Work instructions:
Each entry that follows should be given again word for word; please leave out its pictures.

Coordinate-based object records
= Beginning of Section =
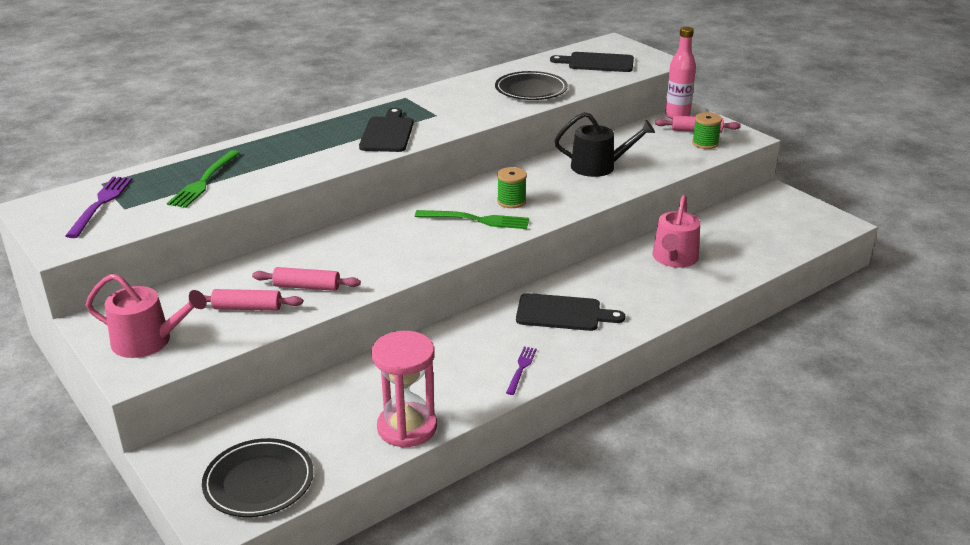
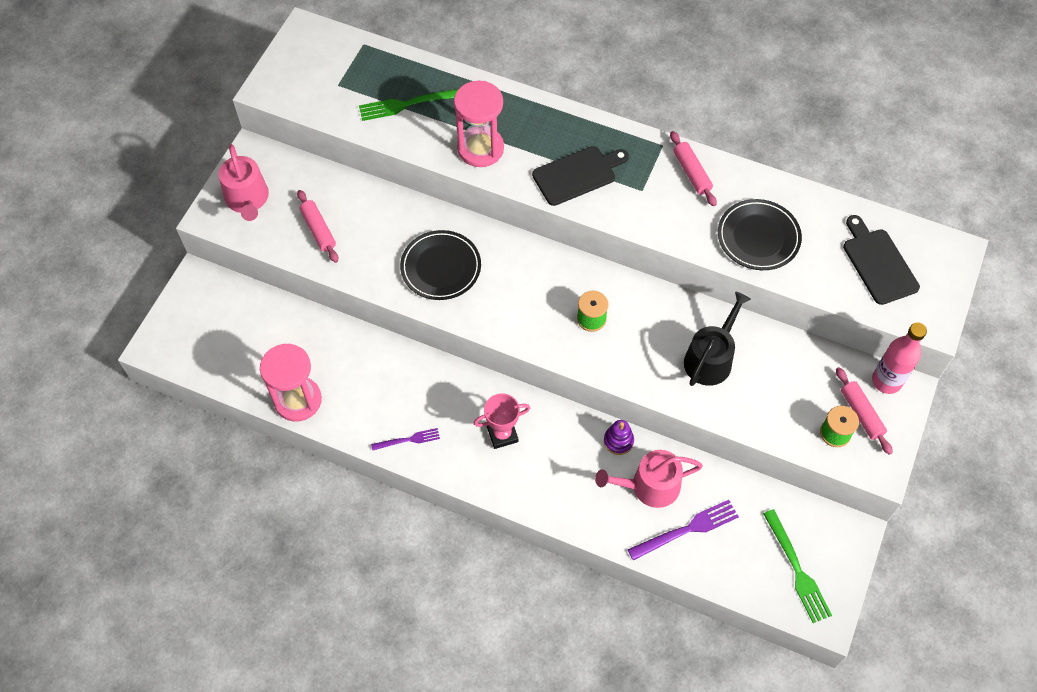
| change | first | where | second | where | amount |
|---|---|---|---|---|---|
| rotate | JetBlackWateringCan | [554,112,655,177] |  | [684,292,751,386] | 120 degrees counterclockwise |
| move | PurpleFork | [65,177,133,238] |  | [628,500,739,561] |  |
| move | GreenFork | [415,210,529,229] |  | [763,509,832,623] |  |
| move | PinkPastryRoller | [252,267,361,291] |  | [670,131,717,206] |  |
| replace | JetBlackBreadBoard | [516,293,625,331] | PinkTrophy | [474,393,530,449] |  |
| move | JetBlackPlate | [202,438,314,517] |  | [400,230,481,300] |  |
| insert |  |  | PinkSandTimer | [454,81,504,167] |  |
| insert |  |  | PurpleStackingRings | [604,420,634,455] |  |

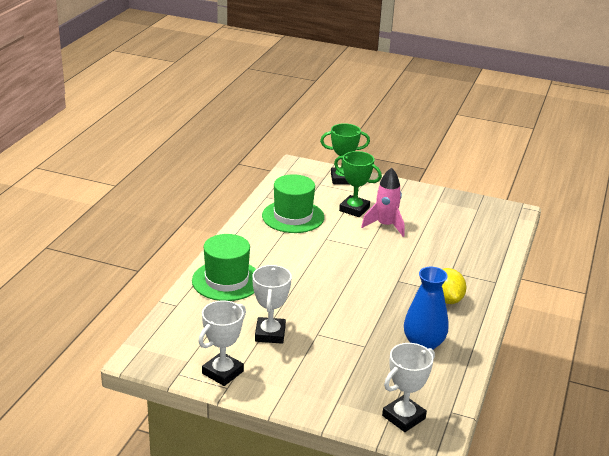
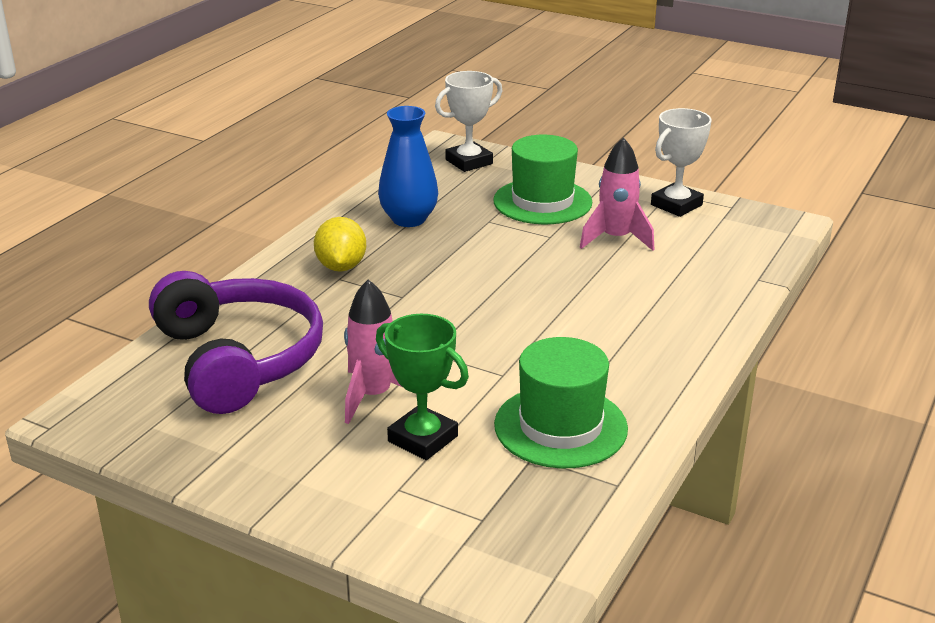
| change | first | where | second | where | amount |
|---|---|---|---|---|---|
| delete | GreenTrophy | [320,123,370,184] |  |  |  |
| move | GreenTallHat | [192,234,256,301] |  | [493,135,592,224] |  |
| replace | WhiteTrophy | [252,265,292,344] | PinkToyRocket | [580,137,654,251] |  |
| insert |  |  | PurpleOverEarHeadphones | [149,271,323,414] |  |

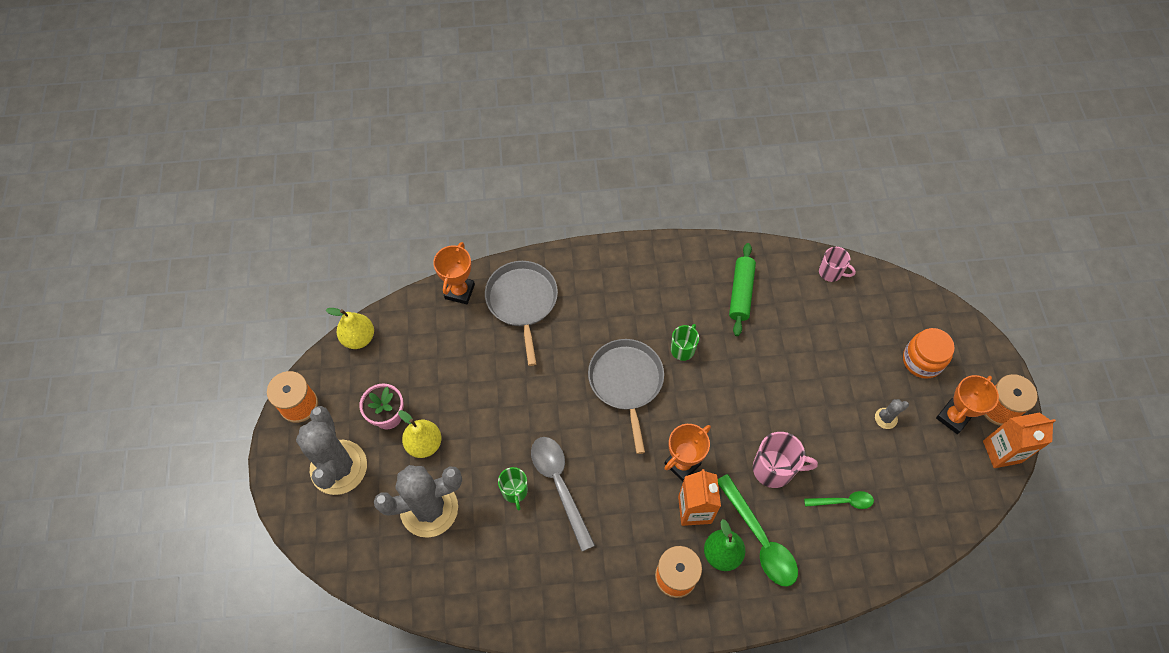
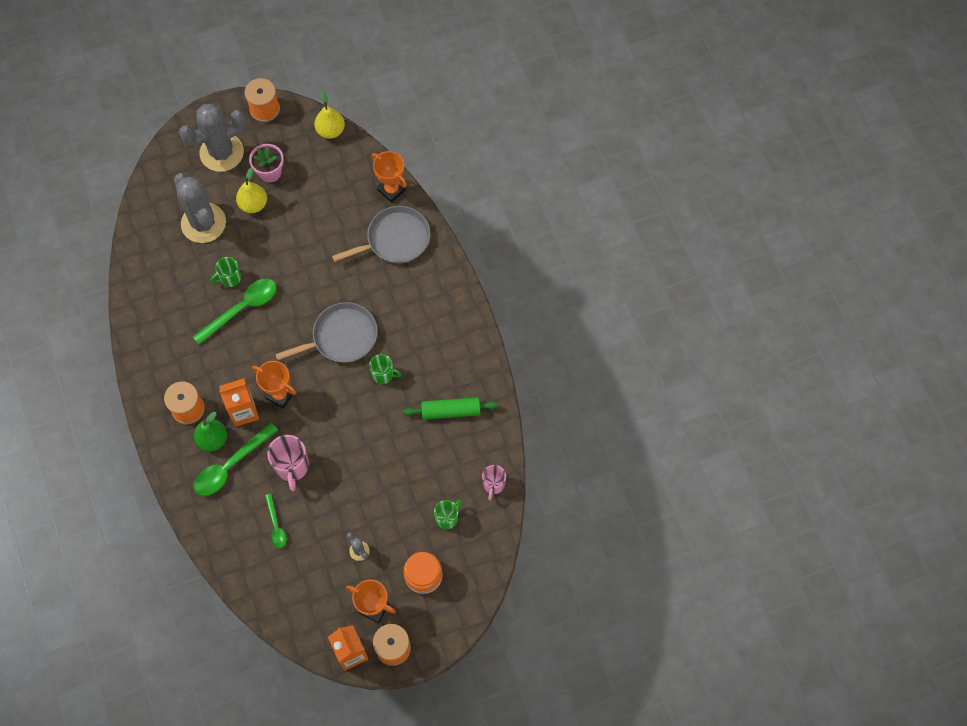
| change | first | where | second | where | amount |
|---|---|---|---|---|---|
| rotate | OrangeColouredTrophy | [433,242,475,304] |  | [372,151,407,203] | 45 degrees clockwise |
| recolor | GreyTeaspoon | [531,437,595,551] | GreenTeaspoon | [193,279,276,345] |  |
| insert |  |  | GreenCoffeeMug | [434,500,462,529] |  |

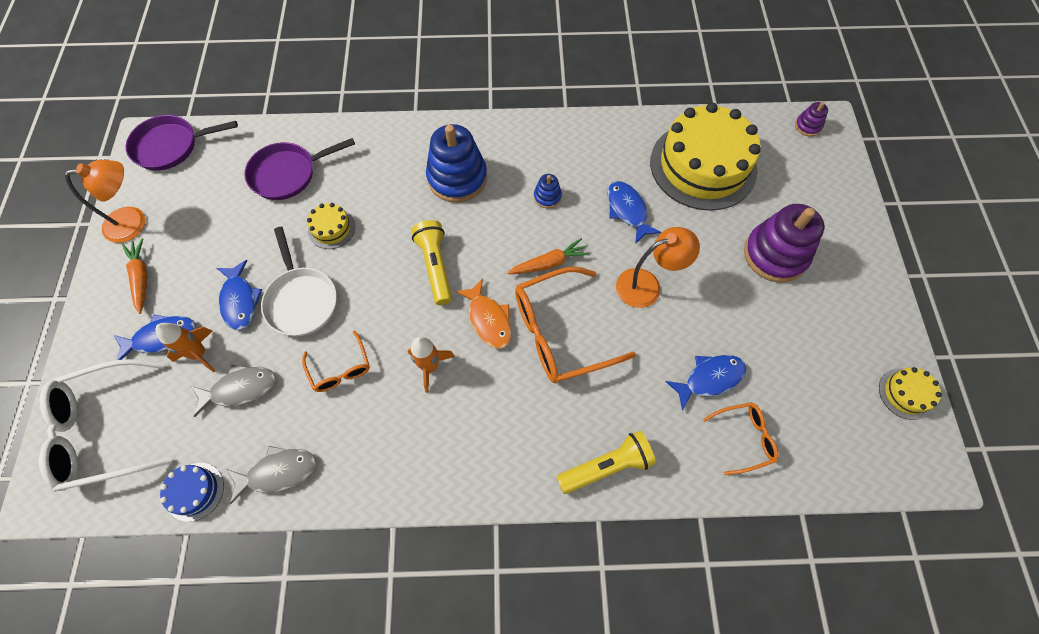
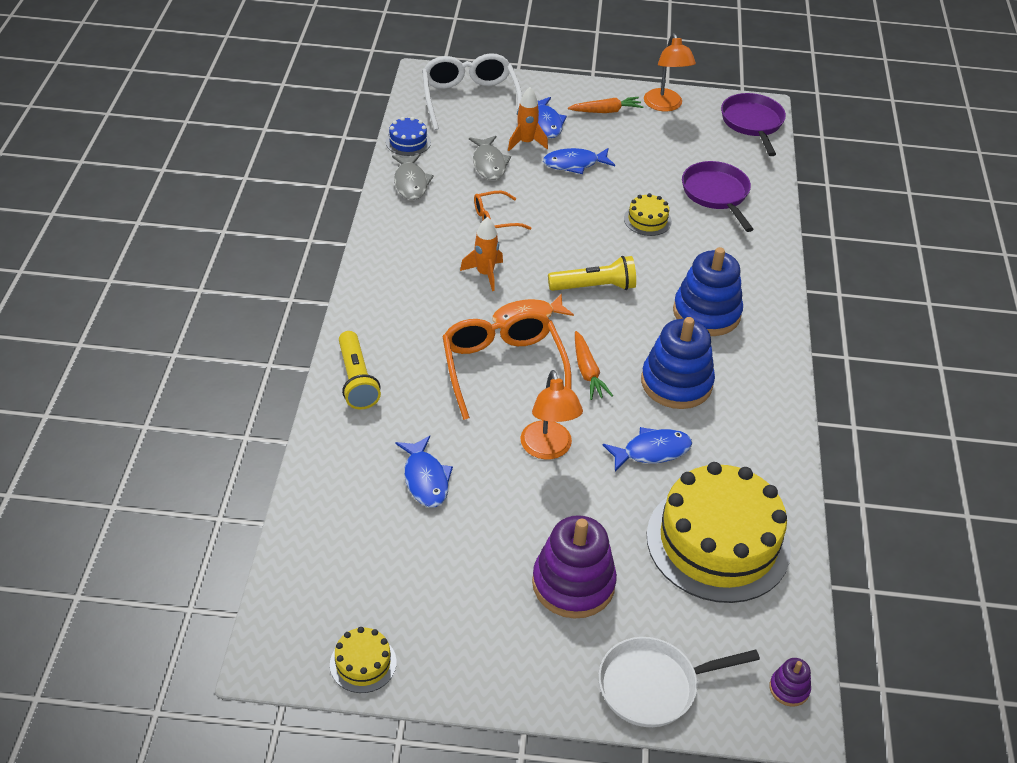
| change | first | where | second | where | amount |
|---|---|---|---|---|---|
| resize | CobaltStackingRings | [534,174,562,208] |  | [641,317,715,409] | x2.18 |
| move | WhitePan | [261,227,337,336] |  | [598,637,760,727] |  |
| delete | OrangeColouredEyeglasses | [703,402,779,475] |  |  |  |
= End of Section =
Answer area:
| change | first | where | second | where | amount |
|---|---|---|---|---|---|
| rotate | JetBlackWateringCan | [554,112,655,177] |  | [684,292,751,386] | 120 degrees counterclockwise |
| move | PurpleFork | [65,177,133,238] |  | [628,500,739,561] |  |
| move | GreenFork | [415,210,529,229] |  | [763,509,832,623] |  |
| move | PinkPastryRoller | [252,267,361,291] |  | [670,131,717,206] |  |
| replace | JetBlackBreadBoard | [516,293,625,331] | PinkTrophy | [474,393,530,449] |  |
| move | JetBlackPlate | [202,438,314,517] |  | [400,230,481,300] |  |
| insert |  |  | PinkSandTimer | [454,81,504,167] |  |
| insert |  |  | PurpleStackingRings | [604,420,634,455] |  |

| change | first | where | second | where | amount |
|---|---|---|---|---|---|
| delete | GreenTrophy | [320,123,370,184] |  |  |  |
| move | GreenTallHat | [192,234,256,301] |  | [493,135,592,224] |  |
| replace | WhiteTrophy | [252,265,292,344] | PinkToyRocket | [580,137,654,251] |  |
| insert |  |  | PurpleOverEarHeadphones | [149,271,323,414] |  |

| change | first | where | second | where | amount |
|---|---|---|---|---|---|
| rotate | OrangeColouredTrophy | [433,242,475,304] |  | [372,151,407,203] | 45 degrees clockwise |
| recolor | GreyTeaspoon | [531,437,595,551] | GreenTeaspoon | [193,279,276,345] |  |
| insert |  |  | GreenCoffeeMug | [434,500,462,529] |  |

| change | first | where | second | where | amount |
|---|---|---|---|---|---|
| resize | CobaltStackingRings | [534,174,562,208] |  | [641,317,715,409] | x2.18 |
| move | WhitePan | [261,227,337,336] |  | [598,637,760,727] |  |
| delete | OrangeColouredEyeglasses | [703,402,779,475] |  |  |  |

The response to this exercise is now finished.